>>>

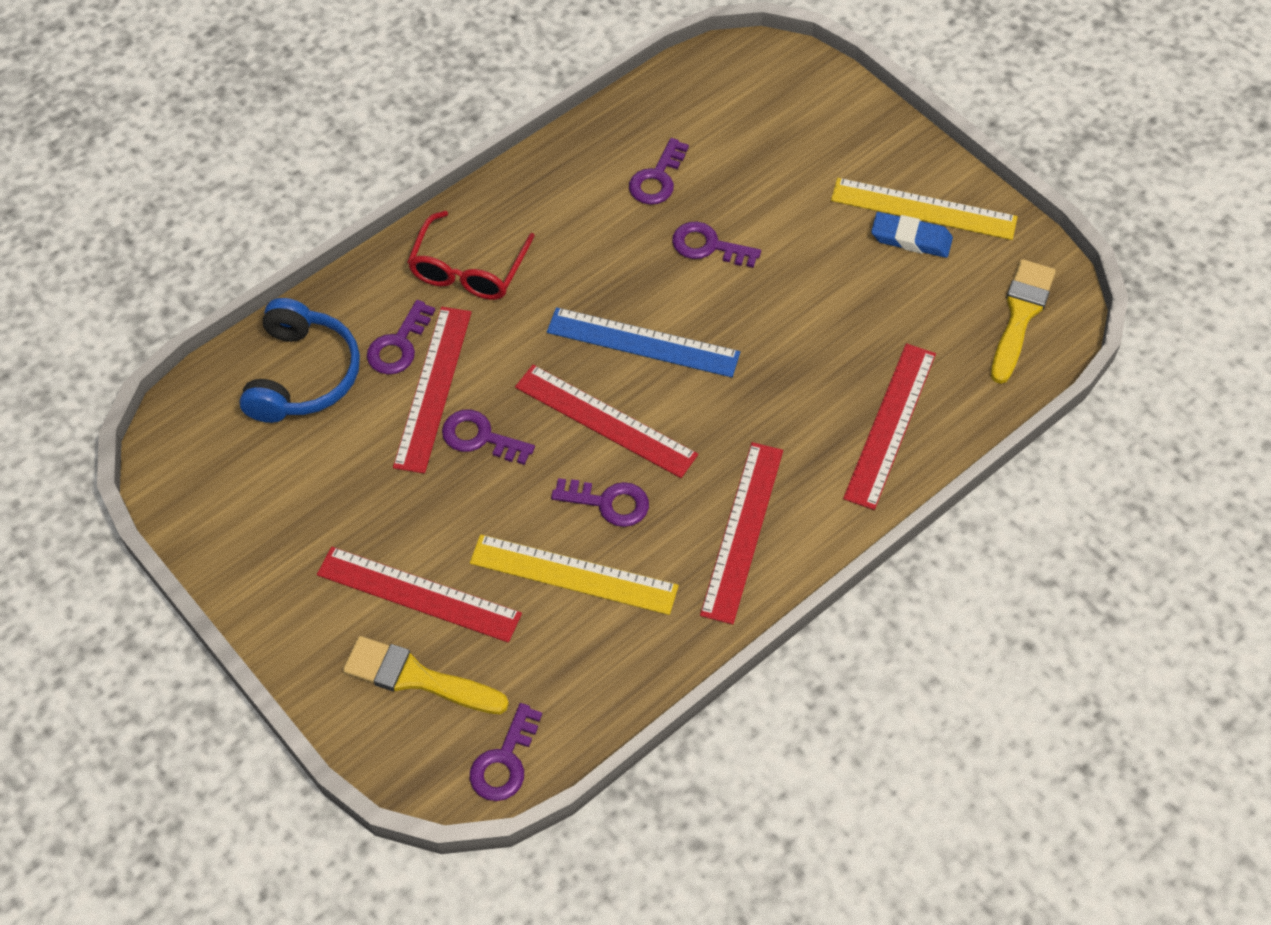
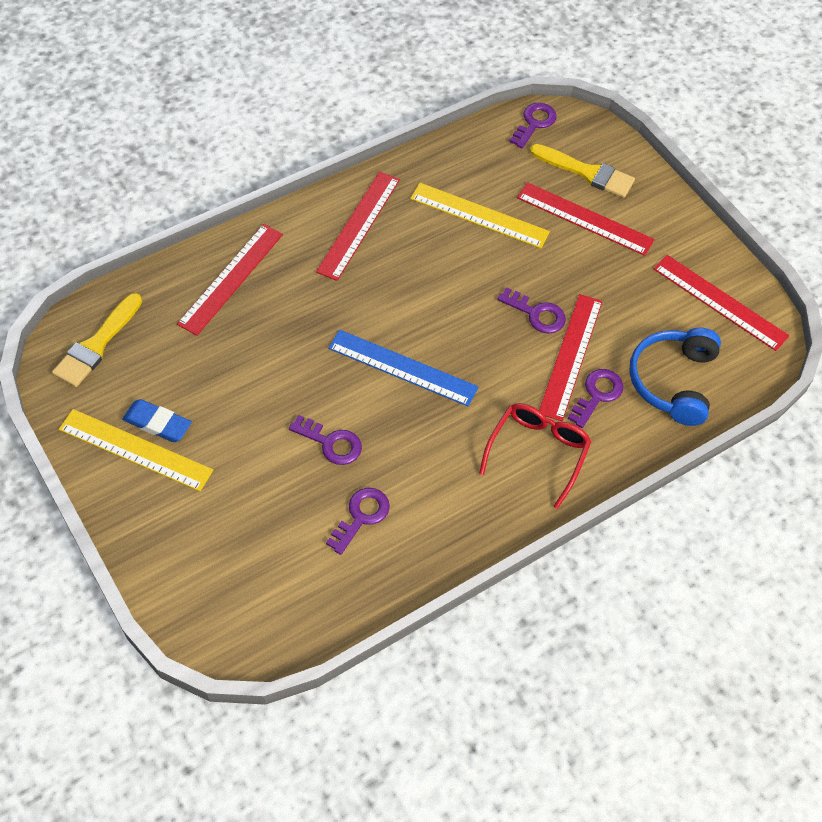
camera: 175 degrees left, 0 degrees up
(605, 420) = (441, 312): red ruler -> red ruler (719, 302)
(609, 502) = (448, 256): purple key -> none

<<<
>>>

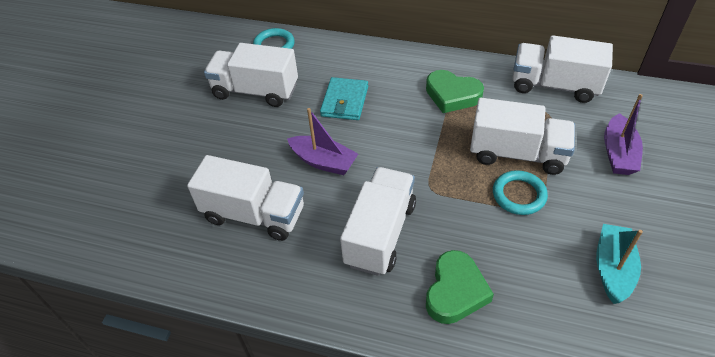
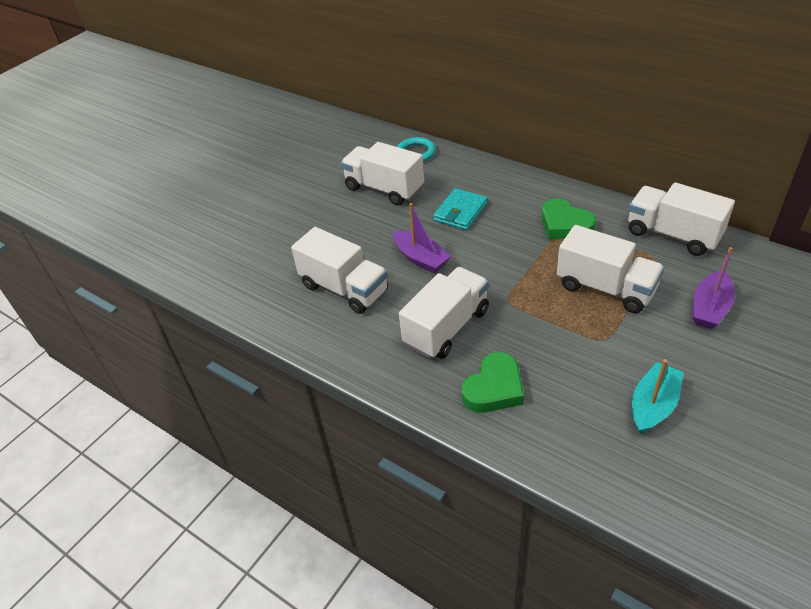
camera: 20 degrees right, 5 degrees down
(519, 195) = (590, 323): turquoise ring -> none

<<<

● **Requirement**
Scan the material above for the string "camera" and report each line where you find it.

● **Exercise answer**
camera: 175 degrees left, 0 degrees up
camera: 20 degrees right, 5 degrees down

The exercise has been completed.